Data supplied START
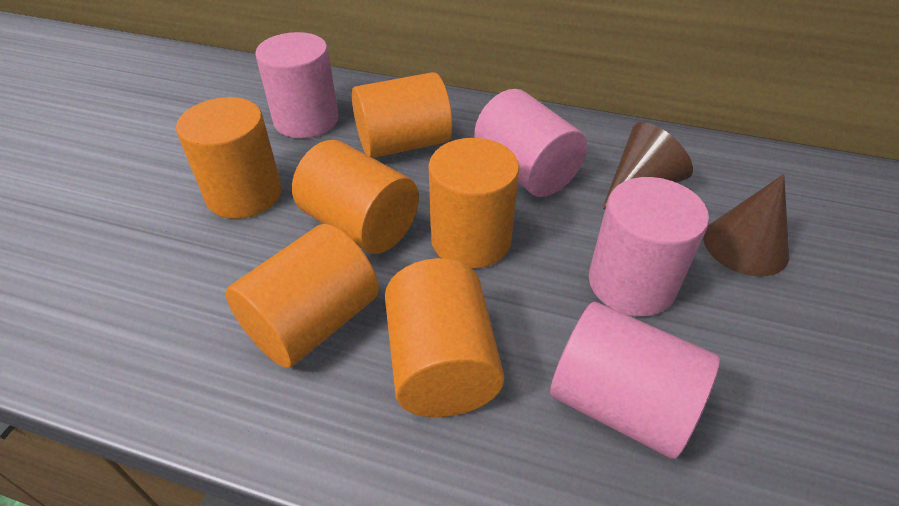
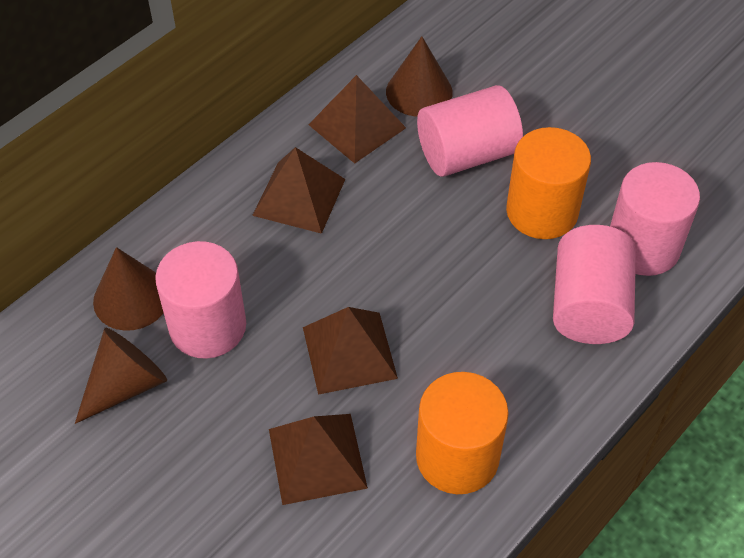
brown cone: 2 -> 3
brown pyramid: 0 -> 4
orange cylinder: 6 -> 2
Data supplied END
Data supplied START
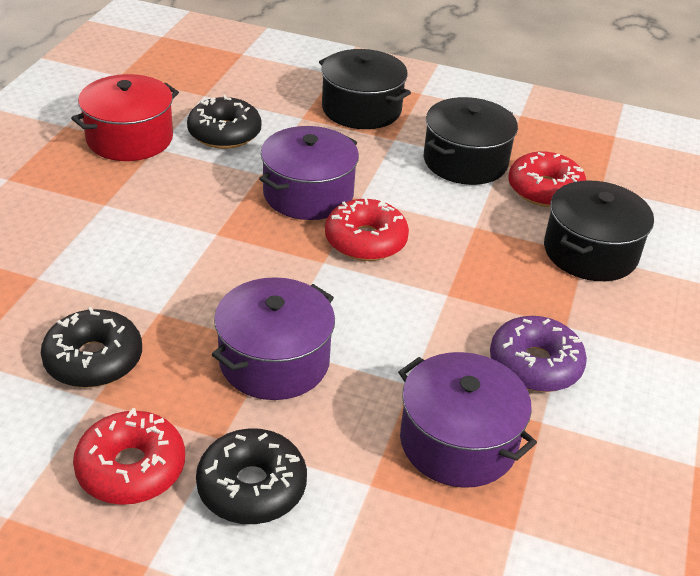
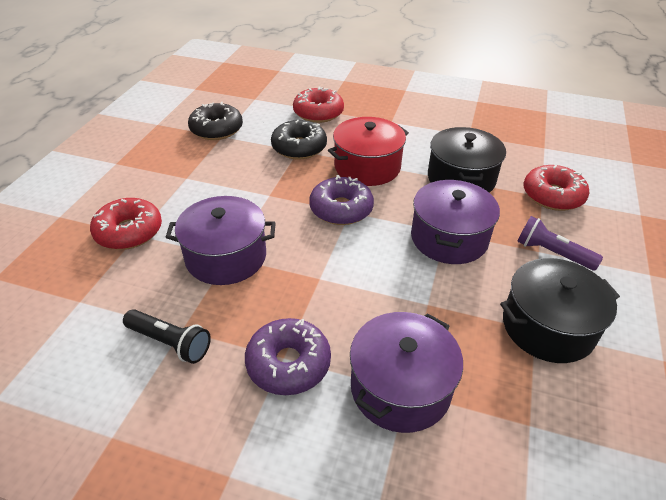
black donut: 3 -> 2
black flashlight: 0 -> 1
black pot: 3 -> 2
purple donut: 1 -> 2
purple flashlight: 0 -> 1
Data supplied END
Data supplied START
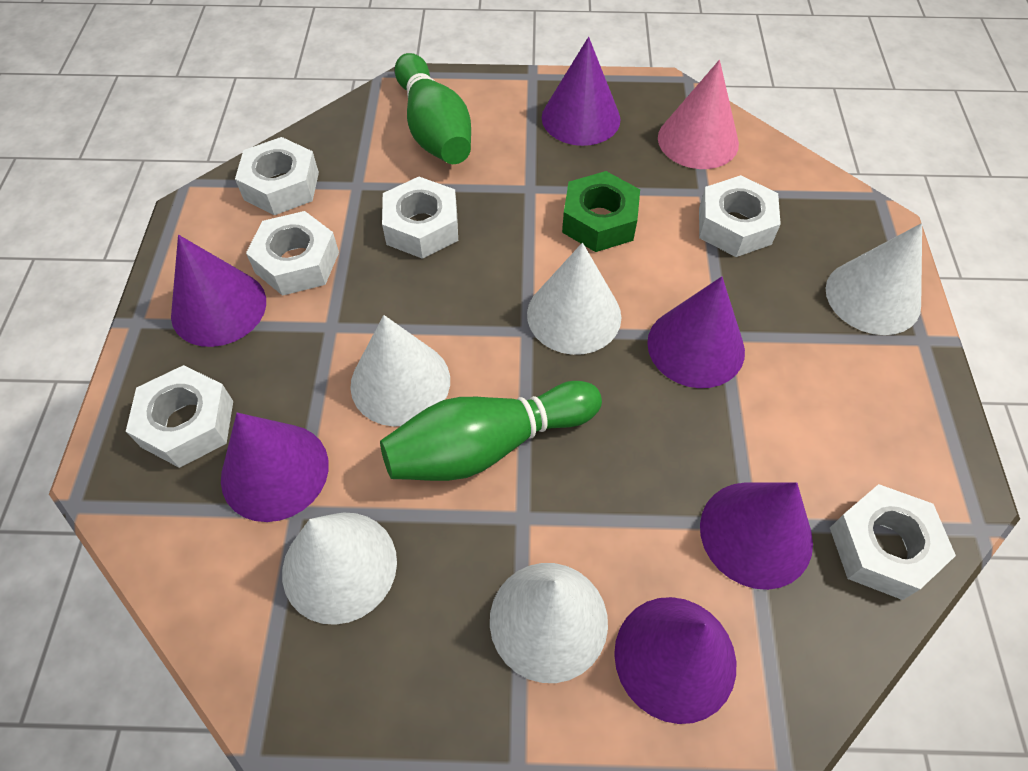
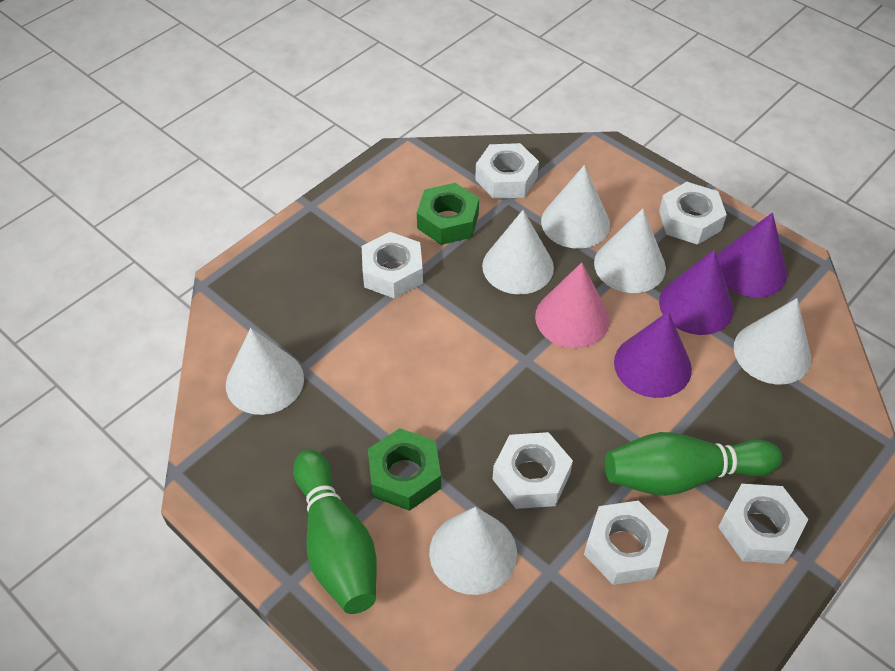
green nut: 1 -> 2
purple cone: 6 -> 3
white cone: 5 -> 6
Data supplied END
» **Required work**:
Go line by line through the records above and copy each one containing "purple".

» **Result below**:
purple donut: 1 -> 2
purple flashlight: 0 -> 1
purple cone: 6 -> 3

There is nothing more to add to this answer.